**Assignment**
Each line of the listing should be reproduced exactly.

*** Input data ***

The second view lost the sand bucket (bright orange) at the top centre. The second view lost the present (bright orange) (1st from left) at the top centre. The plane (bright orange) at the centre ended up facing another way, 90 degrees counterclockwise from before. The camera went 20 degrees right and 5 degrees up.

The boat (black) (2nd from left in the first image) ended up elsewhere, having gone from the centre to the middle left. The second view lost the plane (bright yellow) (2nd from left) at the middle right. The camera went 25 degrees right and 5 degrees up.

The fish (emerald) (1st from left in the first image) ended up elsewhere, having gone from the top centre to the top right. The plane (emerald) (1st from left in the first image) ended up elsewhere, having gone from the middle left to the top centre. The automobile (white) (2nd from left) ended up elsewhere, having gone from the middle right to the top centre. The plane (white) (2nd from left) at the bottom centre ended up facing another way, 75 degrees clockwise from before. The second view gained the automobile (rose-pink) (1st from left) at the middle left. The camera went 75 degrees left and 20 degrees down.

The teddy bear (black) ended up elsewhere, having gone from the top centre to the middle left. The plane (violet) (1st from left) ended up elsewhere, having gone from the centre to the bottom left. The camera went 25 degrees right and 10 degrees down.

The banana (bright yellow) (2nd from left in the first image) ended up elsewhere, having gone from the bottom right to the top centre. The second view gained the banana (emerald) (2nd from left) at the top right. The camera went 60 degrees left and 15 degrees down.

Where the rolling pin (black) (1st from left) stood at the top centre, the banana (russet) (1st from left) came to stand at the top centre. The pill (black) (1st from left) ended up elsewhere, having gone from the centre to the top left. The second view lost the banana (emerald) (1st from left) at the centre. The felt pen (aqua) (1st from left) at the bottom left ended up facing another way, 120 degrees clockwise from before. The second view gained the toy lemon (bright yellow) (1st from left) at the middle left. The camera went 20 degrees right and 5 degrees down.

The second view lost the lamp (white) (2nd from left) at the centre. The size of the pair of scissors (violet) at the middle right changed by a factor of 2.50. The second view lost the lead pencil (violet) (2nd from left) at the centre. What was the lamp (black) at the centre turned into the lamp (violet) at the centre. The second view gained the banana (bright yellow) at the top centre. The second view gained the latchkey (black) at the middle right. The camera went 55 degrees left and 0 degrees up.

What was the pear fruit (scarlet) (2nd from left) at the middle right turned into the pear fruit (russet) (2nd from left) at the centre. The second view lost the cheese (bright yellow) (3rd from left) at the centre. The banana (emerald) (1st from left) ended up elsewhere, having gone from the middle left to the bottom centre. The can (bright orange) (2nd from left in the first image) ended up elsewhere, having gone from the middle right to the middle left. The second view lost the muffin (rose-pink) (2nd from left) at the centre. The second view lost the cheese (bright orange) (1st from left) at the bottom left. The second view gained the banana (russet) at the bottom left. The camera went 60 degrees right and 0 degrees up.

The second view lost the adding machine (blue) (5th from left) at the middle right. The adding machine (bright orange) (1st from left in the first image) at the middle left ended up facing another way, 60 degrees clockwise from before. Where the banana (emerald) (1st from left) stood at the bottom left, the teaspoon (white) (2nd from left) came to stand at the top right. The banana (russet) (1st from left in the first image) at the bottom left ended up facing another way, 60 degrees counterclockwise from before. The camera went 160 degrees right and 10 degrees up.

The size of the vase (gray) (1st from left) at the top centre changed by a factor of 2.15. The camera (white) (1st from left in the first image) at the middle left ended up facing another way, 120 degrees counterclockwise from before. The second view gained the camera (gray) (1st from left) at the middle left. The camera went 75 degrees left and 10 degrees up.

*** End of Input data ***

**Result for this exercise**
The second view lost the sand bucket (bright orange) at the top centre. The second view lost the present (bright orange) (1st from left) at the top centre. The plane (bright orange) at the centre ended up facing another way, 90 degrees counterclockwise from before. The camera went 20 degrees right and 5 degrees up.

The boat (black) (2nd from left in the first image) ended up elsewhere, having gone from the centre to the middle left. The second view lost the plane (bright yellow) (2nd from left) at the middle right. The camera went 25 degrees right and 5 degrees up.

The fish (emerald) (1st from left in the first image) ended up elsewhere, having gone from the top centre to the top right. The plane (emerald) (1st from left in the first image) ended up elsewhere, having gone from the middle left to the top centre. The automobile (white) (2nd from left) ended up elsewhere, having gone from the middle right to the top centre. The plane (white) (2nd from left) at the bottom centre ended up facing another way, 75 degrees clockwise from before. The second view gained the automobile (rose-pink) (1st from left) at the middle left. The camera went 75 degrees left and 20 degrees down.

The teddy bear (black) ended up elsewhere, having gone from the top centre to the middle left. The plane (violet) (1st from left) ended up elsewhere, having gone from the centre to the bottom left. The camera went 25 degrees right and 10 degrees down.

The banana (bright yellow) (2nd from left in the first image) ended up elsewhere, having gone from the bottom right to the top centre. The second view gained the banana (emerald) (2nd from left) at the top right. The camera went 60 degrees left and 15 degrees down.

Where the rolling pin (black) (1st from left) stood at the top centre, the banana (russet) (1st from left) came to stand at the top centre. The pill (black) (1st from left) ended up elsewhere, having gone from the centre to the top left. The second view lost the banana (emerald) (1st from left) at the centre. The felt pen (aqua) (1st from left) at the bottom left ended up facing another way, 120 degrees clockwise from before. The second view gained the toy lemon (bright yellow) (1st from left) at the middle left. The camera went 20 degrees right and 5 degrees down.

The second view lost the lamp (white) (2nd from left) at the centre. The size of the pair of scissors (violet) at the middle right changed by a factor of 2.50. The second view lost the lead pencil (violet) (2nd from left) at the centre. What was the lamp (black) at the centre turned into the lamp (violet) at the centre. The second view gained the banana (bright yellow) at the top centre. The second view gained the latchkey (black) at the middle right. The camera went 55 degrees left and 0 degrees up.

What was the pear fruit (scarlet) (2nd from left) at the middle right turned into the pear fruit (russet) (2nd from left) at the centre. The second view lost the cheese (bright yellow) (3rd from left) at the centre. The banana (emerald) (1st from left) ended up elsewhere, having gone from the middle left to the bottom centre. The can (bright orange) (2nd from left in the first image) ended up elsewhere, having gone from the middle right to the middle left. The second view lost the muffin (rose-pink) (2nd from left) at the centre. The second view lost the cheese (bright orange) (1st from left) at the bottom left. The second view gained the banana (russet) at the bottom left. The camera went 60 degrees right and 0 degrees up.

The second view lost the adding machine (blue) (5th from left) at the middle right. The adding machine (bright orange) (1st from left in the first image) at the middle left ended up facing another way, 60 degrees clockwise from before. Where the banana (emerald) (1st from left) stood at the bottom left, the teaspoon (white) (2nd from left) came to stand at the top right. The banana (russet) (1st from left in the first image) at the bottom left ended up facing another way, 60 degrees counterclockwise from before. The camera went 160 degrees right and 10 degrees up.

The size of the vase (gray) (1st from left) at the top centre changed by a factor of 2.15. The camera (white) (1st from left in the first image) at the middle left ended up facing another way, 120 degrees counterclockwise from before. The second view gained the camera (gray) (1st from left) at the middle left. The camera went 75 degrees left and 10 degrees up.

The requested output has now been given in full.